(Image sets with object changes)

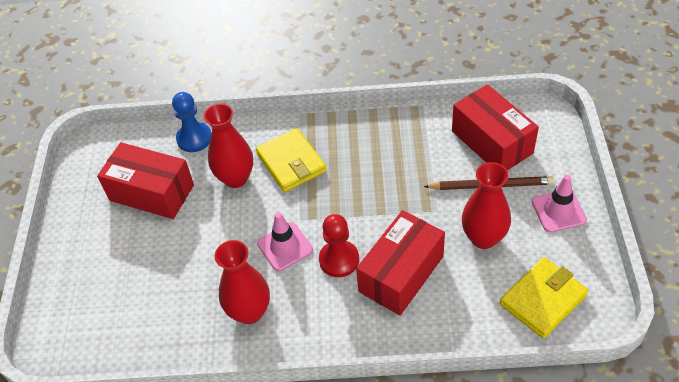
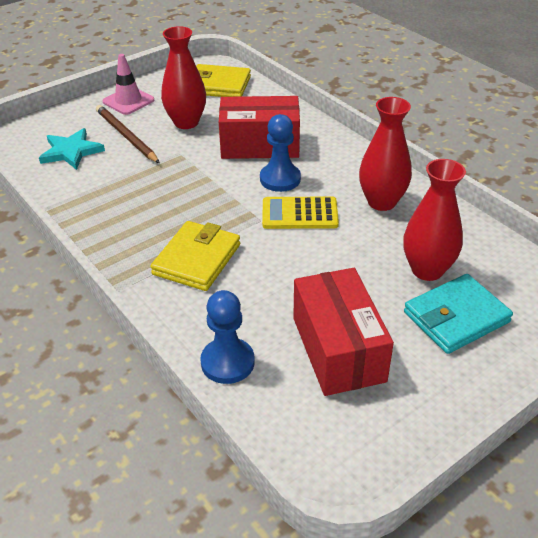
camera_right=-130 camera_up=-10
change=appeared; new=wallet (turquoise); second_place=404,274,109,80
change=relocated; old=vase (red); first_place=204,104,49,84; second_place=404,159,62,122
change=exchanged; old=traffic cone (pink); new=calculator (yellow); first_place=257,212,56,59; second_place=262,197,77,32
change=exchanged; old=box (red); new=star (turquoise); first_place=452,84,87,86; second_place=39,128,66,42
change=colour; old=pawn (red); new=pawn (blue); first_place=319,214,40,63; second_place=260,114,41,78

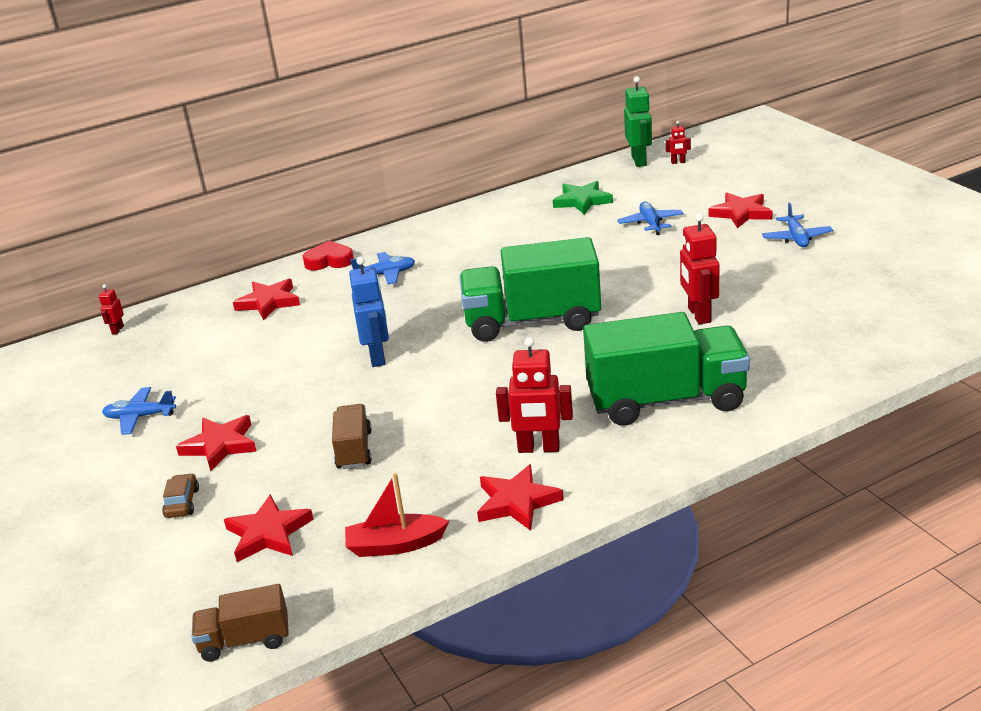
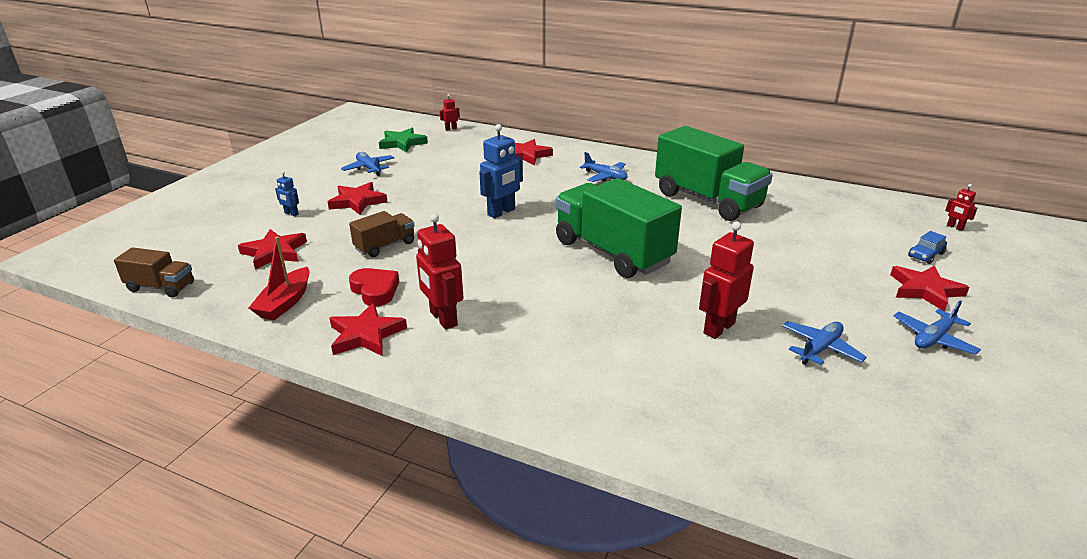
camera_right=50 camera_up=0
change=missing; old=robot (green); first_place=624,76,28,91
change=appeared; new=car (blue); second_place=908,231,39,33
change=relocated; old=heart (red); first_place=303,241,51,29; second_place=349,268,50,38
change=relocated; old=star (green); first_place=553,181,60,34; second_place=379,128,49,24
change=relocated; old=truck (green); first_place=583,312,167,114; second_place=655,126,118,95
change=relocated; old=plane (blue); first_place=617,202,67,33; second_place=782,321,85,44
change=exchanged; old=car (brown); new=robot (blue); first_place=162,473,37,45; second_place=275,171,24,45
change=spun; old=truck (brown); first_place=192,584,97,78; second_place=114,247,80,51; degrees=150
change=spun; old=boat (red); first_place=345,473,104,84; second_place=249,237,61,83; degrees=-120

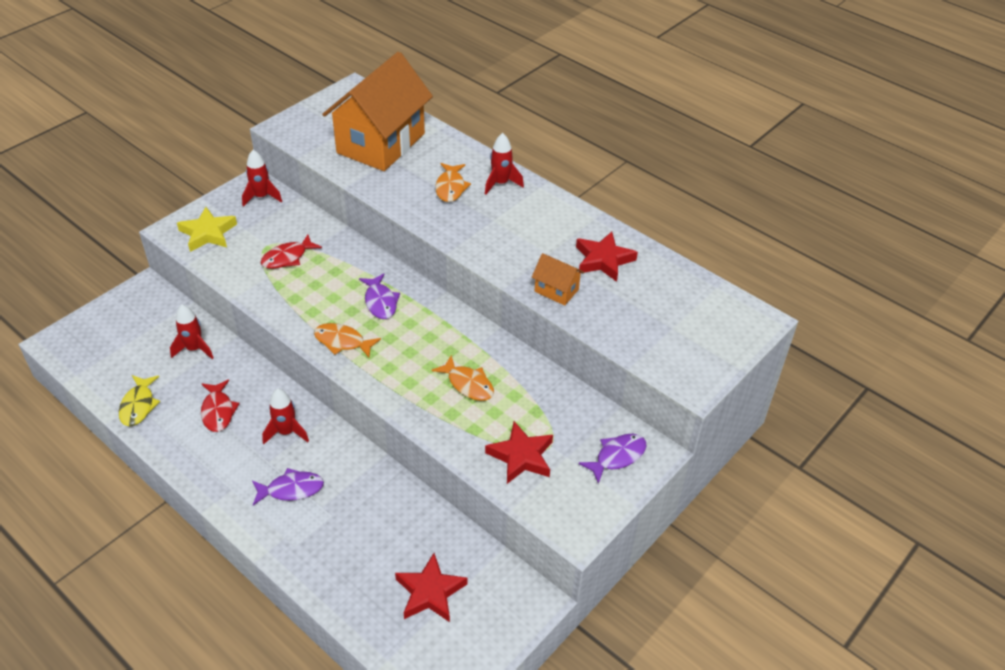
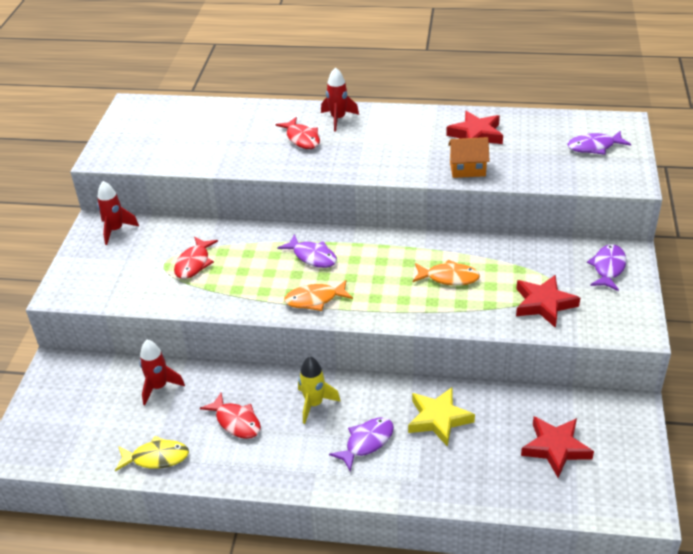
camera_right=-30 camera_up=-5
change=missing; old=house (orange); first_place=322,52,111,119
change=appeared; new=fish (purple); second_place=568,131,63,24
change=relocated; old=star (yellow); first_place=177,207,60,45; second_place=408,387,67,60
change=colour; old=rocket (red); new=rocket (yellow); first_place=262,388,47,56; second_place=298,356,43,68
change=colour; old=fish (orange); new=fish (red); first_place=435,163,36,39; second_place=275,117,45,32
change=spun; old=fish (yellow); first_place=119,375,41,51; second_place=115,436,74,35; degrees=-60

Assignment
Copy exactly, please, the span of lines that begins at the line with "change=appeared; new=fish (purple);" and ends at the last line of the data, both included.

Your solution
change=appeared; new=fish (purple); second_place=568,131,63,24
change=relocated; old=star (yellow); first_place=177,207,60,45; second_place=408,387,67,60
change=colour; old=rocket (red); new=rocket (yellow); first_place=262,388,47,56; second_place=298,356,43,68
change=colour; old=fish (orange); new=fish (red); first_place=435,163,36,39; second_place=275,117,45,32
change=spun; old=fish (yellow); first_place=119,375,41,51; second_place=115,436,74,35; degrees=-60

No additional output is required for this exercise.